Information supplied section start
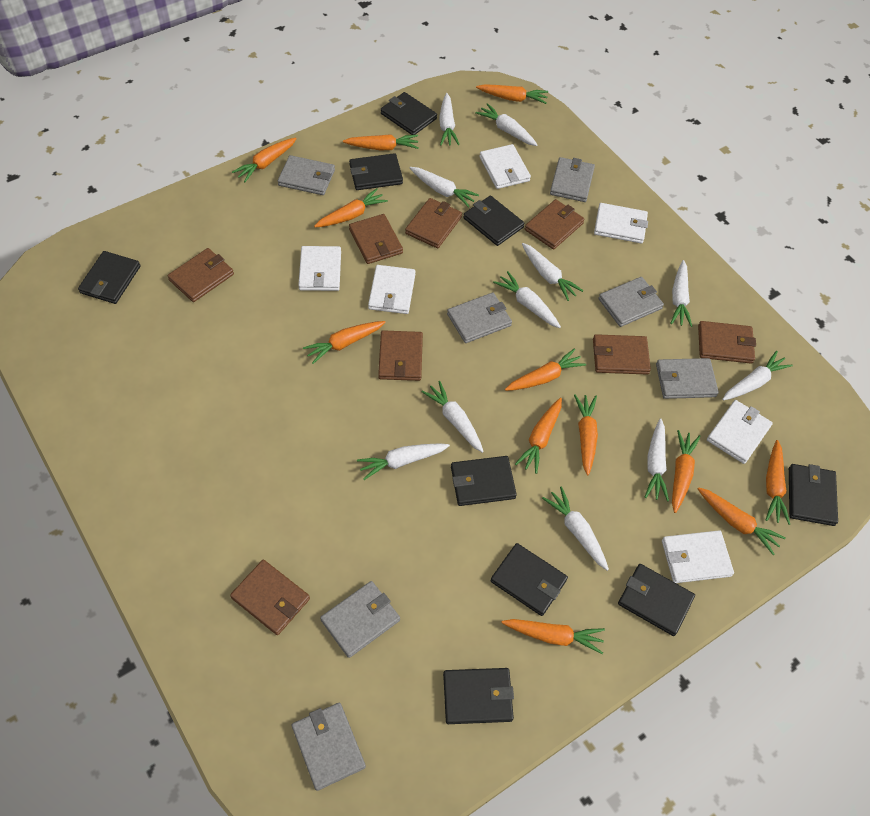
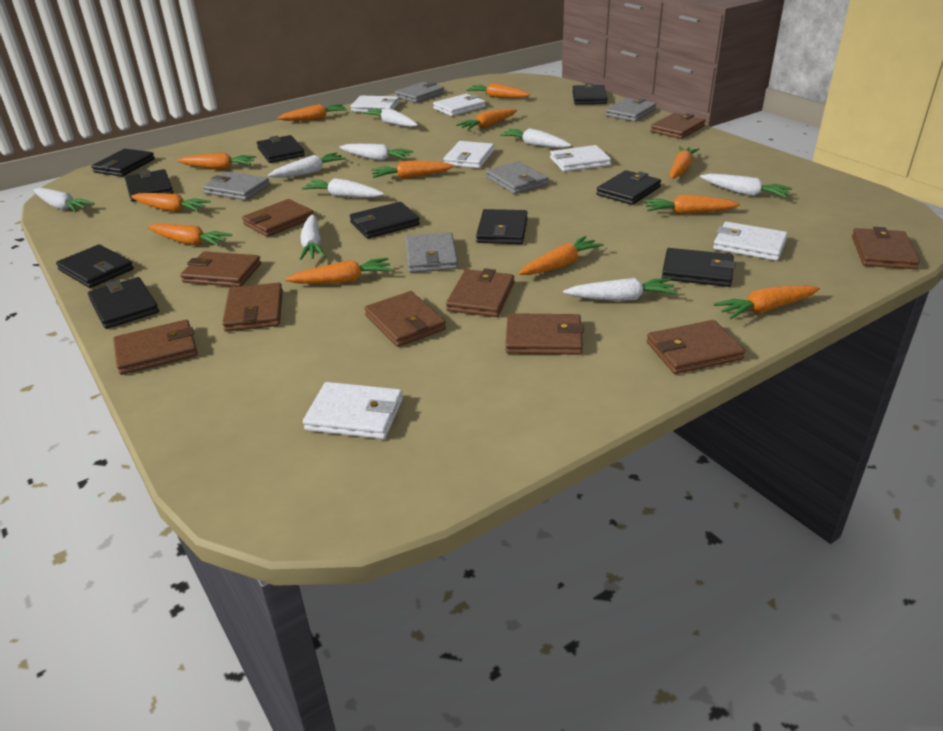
black wallet: 9 -> 10
brown wallet: 8 -> 10
grey wallet: 7 -> 5
white carrot: 11 -> 9

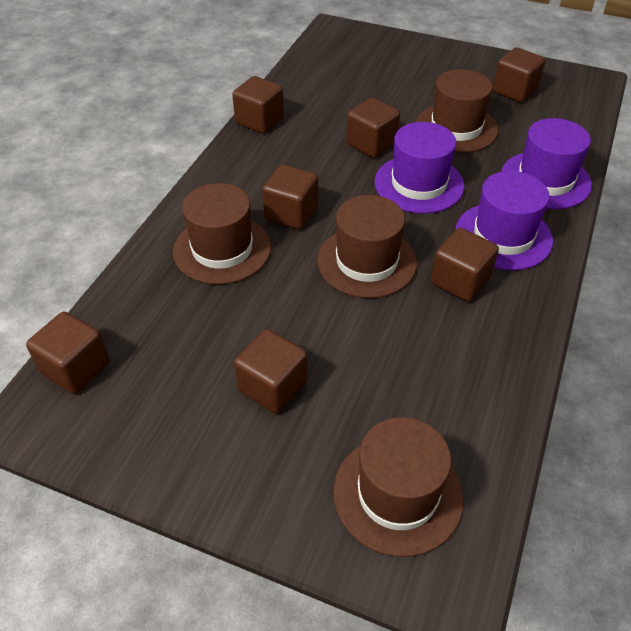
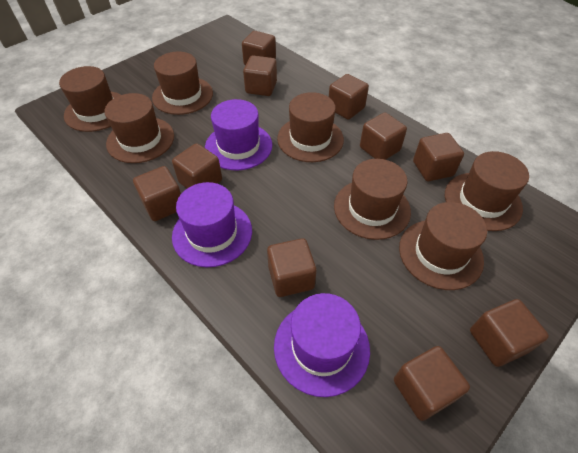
brown cube: 7 -> 10
brown hat: 4 -> 7

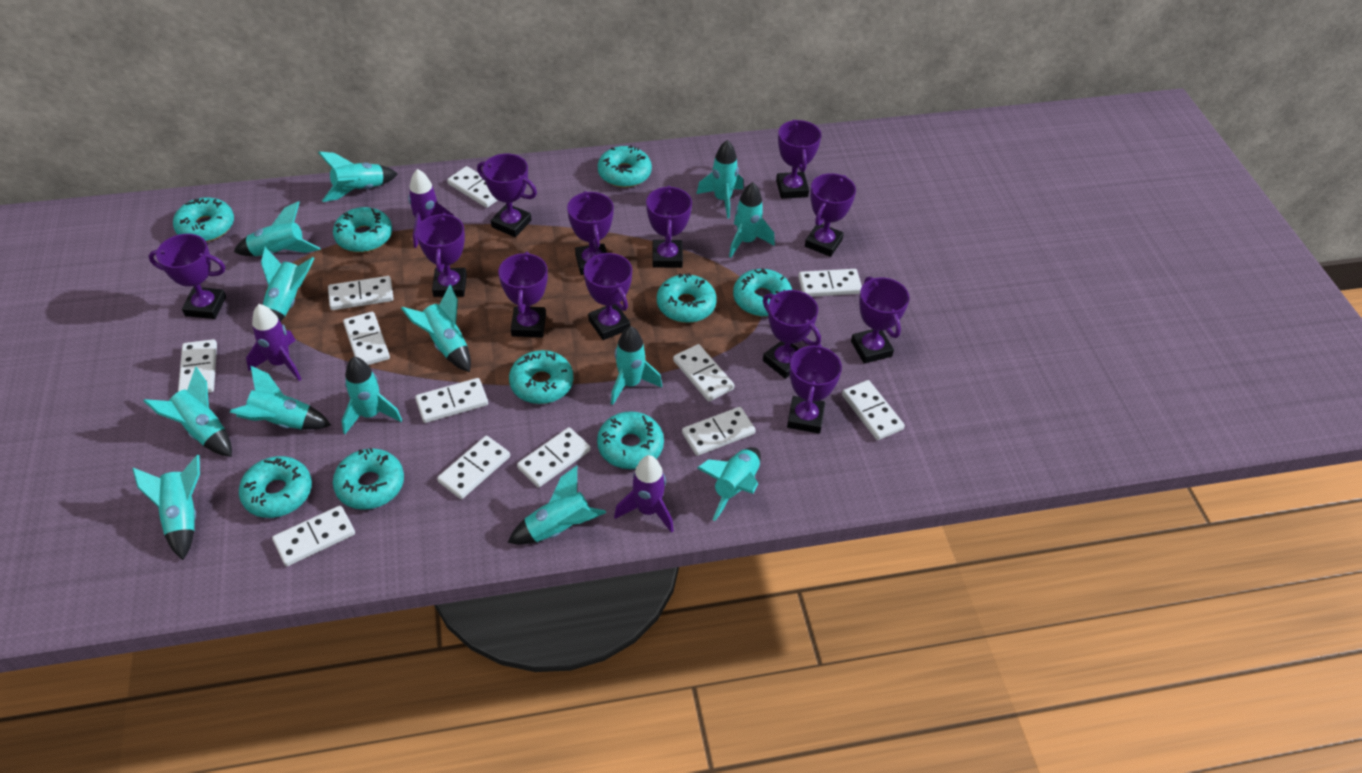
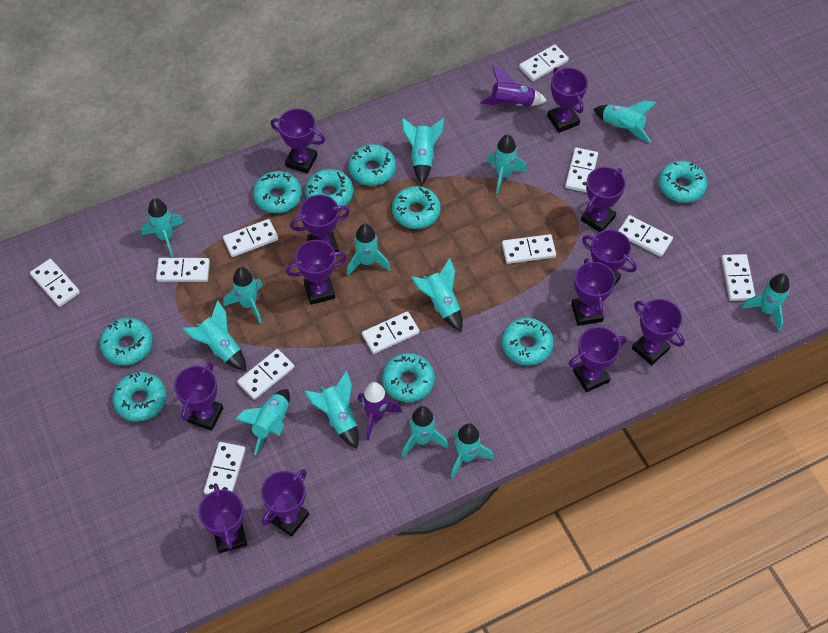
purple rocket: 3 -> 2
white domino: 12 -> 11

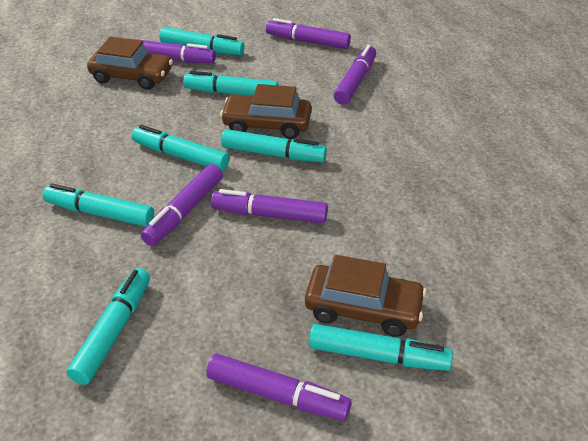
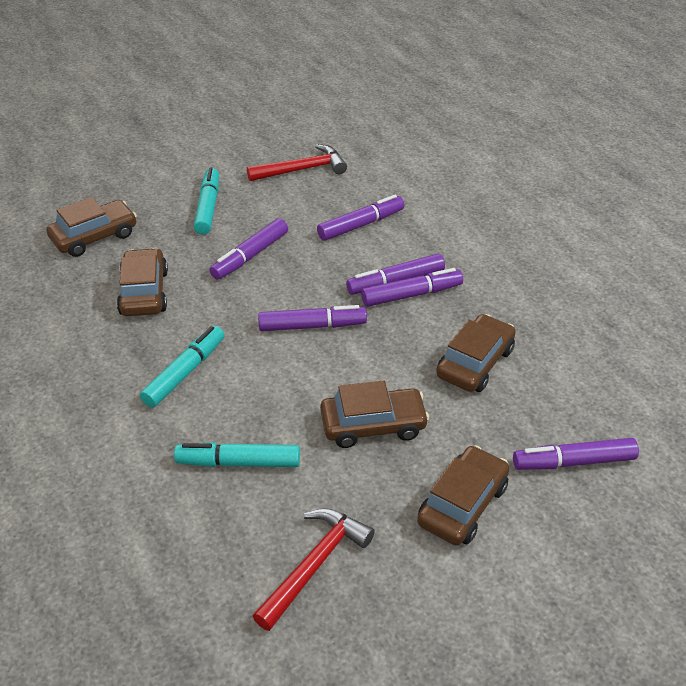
brown car: 3 -> 5
red hammer: 0 -> 2
turquoise marker: 7 -> 3

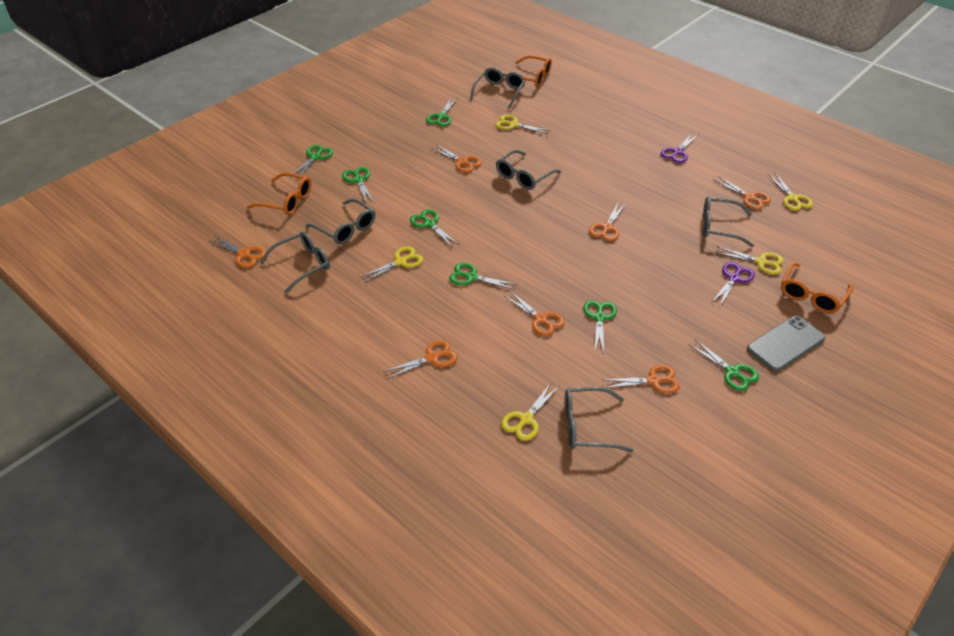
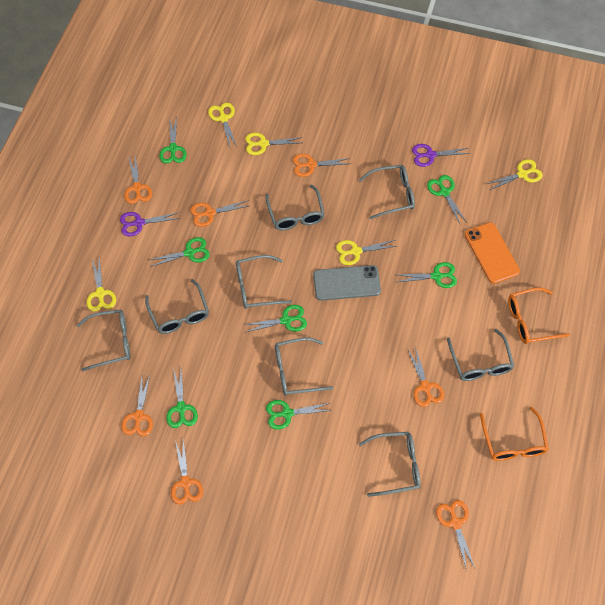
grey glasses: 6 -> 8
orange glasses: 3 -> 2
orange phone: 0 -> 1

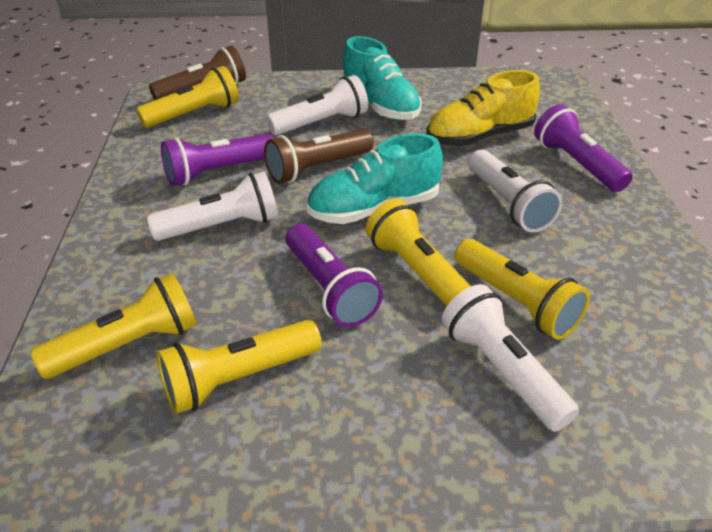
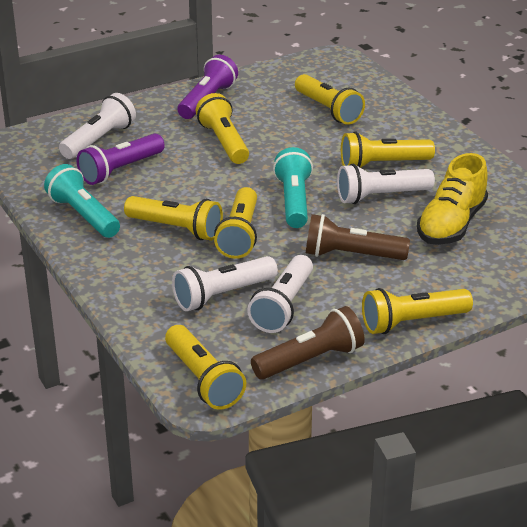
purple flashlight: 3 -> 2
turquoise flashlight: 0 -> 2
turquoise shoe: 2 -> 0
yellow flashlight: 5 -> 7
Information supplied section end
- _Exercise requirements_
If a line of the data contains the string "purple", count it; then give the total alone.

- _Task result_
2